### Directions
Pick out each line of the listing below that contains the string "pillow" and copy those lines.

Dataset records:
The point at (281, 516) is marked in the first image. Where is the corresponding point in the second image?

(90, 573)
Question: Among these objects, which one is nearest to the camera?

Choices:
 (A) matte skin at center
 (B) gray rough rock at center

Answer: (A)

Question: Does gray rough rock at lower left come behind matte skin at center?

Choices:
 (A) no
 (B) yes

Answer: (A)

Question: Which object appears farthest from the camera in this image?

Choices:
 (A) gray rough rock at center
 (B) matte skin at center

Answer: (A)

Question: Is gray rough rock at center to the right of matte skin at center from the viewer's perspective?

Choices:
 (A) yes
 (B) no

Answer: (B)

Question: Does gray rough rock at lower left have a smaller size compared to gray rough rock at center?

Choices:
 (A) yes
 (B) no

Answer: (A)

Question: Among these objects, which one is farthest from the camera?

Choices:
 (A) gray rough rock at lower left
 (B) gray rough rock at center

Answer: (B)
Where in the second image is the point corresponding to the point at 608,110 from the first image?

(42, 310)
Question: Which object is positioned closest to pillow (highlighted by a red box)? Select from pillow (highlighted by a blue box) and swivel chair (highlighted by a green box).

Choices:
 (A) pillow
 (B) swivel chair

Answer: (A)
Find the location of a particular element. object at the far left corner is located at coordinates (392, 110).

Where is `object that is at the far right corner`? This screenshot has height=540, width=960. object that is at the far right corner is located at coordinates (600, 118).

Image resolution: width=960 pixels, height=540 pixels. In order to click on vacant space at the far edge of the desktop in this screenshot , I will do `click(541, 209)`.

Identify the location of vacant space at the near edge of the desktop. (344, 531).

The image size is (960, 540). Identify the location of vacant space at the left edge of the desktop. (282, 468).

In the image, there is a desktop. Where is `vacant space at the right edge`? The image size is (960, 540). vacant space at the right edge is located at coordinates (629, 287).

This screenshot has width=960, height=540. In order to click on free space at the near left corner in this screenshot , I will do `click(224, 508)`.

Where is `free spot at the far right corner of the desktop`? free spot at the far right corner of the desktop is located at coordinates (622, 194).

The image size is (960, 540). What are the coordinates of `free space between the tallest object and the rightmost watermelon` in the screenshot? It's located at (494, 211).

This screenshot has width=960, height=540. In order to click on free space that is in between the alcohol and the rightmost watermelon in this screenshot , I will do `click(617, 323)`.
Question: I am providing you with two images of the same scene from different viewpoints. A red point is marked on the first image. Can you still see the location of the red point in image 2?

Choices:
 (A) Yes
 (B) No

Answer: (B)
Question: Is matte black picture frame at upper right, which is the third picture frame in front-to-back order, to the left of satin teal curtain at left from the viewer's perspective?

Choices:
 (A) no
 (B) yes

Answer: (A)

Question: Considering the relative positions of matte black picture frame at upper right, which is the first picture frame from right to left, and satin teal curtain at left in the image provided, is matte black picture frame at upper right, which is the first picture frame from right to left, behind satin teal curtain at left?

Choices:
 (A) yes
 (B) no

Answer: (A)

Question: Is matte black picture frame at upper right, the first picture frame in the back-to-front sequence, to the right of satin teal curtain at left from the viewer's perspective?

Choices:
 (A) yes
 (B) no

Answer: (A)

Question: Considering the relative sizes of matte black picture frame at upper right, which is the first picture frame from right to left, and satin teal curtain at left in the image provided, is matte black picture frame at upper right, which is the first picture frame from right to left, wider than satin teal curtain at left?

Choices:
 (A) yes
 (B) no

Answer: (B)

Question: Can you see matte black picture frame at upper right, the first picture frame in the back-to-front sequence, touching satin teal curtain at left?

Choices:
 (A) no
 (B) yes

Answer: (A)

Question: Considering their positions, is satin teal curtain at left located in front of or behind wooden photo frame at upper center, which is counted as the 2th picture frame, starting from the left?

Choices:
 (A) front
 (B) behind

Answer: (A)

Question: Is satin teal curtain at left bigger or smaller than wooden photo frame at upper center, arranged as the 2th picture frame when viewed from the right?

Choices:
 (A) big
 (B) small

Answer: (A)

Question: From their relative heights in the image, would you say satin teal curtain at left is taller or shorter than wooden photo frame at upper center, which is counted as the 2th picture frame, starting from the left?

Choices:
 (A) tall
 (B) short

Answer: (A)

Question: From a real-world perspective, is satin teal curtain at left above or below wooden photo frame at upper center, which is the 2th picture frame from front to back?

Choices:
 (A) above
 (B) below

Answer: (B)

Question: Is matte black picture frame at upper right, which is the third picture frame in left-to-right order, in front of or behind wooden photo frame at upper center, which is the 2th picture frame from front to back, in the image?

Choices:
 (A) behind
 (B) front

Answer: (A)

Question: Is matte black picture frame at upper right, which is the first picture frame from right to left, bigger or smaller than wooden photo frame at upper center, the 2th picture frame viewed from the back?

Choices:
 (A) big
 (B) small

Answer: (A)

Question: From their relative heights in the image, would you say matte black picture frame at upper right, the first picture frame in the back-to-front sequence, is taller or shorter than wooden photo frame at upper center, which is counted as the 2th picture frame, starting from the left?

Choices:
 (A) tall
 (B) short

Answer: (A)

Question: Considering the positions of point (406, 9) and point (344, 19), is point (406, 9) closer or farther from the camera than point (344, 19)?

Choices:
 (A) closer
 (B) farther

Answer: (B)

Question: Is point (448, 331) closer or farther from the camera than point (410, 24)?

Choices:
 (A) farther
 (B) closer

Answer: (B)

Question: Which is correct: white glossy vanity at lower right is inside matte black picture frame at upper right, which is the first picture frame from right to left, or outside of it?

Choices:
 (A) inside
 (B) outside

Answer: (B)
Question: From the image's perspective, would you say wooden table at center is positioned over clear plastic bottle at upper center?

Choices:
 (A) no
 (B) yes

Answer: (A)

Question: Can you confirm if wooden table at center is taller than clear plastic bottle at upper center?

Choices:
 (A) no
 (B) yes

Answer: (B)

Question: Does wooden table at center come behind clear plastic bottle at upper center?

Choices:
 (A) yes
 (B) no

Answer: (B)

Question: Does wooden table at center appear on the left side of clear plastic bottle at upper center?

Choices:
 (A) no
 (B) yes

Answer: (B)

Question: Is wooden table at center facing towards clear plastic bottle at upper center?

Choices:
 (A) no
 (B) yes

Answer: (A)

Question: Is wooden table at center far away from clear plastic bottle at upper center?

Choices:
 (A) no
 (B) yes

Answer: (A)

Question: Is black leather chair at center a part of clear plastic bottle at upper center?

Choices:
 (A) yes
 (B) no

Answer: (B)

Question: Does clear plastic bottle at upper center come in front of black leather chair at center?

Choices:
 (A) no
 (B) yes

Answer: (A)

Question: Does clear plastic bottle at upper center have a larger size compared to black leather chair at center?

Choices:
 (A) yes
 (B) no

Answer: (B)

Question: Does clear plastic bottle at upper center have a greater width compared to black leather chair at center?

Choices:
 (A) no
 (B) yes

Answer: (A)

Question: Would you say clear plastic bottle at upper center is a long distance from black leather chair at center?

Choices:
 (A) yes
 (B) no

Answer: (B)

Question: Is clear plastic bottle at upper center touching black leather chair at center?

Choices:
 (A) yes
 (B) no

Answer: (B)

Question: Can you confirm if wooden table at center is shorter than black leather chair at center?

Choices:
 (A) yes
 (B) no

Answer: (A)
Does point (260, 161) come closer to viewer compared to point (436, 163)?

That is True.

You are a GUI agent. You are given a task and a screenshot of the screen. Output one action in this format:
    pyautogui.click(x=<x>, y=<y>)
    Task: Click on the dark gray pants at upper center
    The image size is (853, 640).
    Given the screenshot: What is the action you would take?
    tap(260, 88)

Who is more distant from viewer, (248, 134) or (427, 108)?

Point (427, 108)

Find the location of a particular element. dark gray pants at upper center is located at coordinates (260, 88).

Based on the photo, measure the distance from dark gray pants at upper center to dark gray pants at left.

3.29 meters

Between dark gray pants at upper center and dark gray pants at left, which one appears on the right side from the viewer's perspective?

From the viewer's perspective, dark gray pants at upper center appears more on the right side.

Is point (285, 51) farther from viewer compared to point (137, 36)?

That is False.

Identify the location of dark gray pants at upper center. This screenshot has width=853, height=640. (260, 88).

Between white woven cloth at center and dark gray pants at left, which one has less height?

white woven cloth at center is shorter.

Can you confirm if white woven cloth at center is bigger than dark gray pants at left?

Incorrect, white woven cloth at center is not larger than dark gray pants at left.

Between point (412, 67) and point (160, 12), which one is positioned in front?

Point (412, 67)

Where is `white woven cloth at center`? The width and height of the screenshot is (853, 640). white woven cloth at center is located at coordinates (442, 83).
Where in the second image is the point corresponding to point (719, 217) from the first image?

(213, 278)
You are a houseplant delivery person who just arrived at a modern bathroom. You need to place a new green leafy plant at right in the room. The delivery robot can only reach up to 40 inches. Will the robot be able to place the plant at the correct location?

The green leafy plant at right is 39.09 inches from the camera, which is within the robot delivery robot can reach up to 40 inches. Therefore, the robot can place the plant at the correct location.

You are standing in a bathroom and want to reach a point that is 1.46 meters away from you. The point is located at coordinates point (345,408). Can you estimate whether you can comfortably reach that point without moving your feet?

### Solved problem
Question: Which object is positioned closest to pillow (highlighted by a red box)? Select from pillow (highlighted by a blue box) and swivel chair (highlighted by a green box).
 (A) pillow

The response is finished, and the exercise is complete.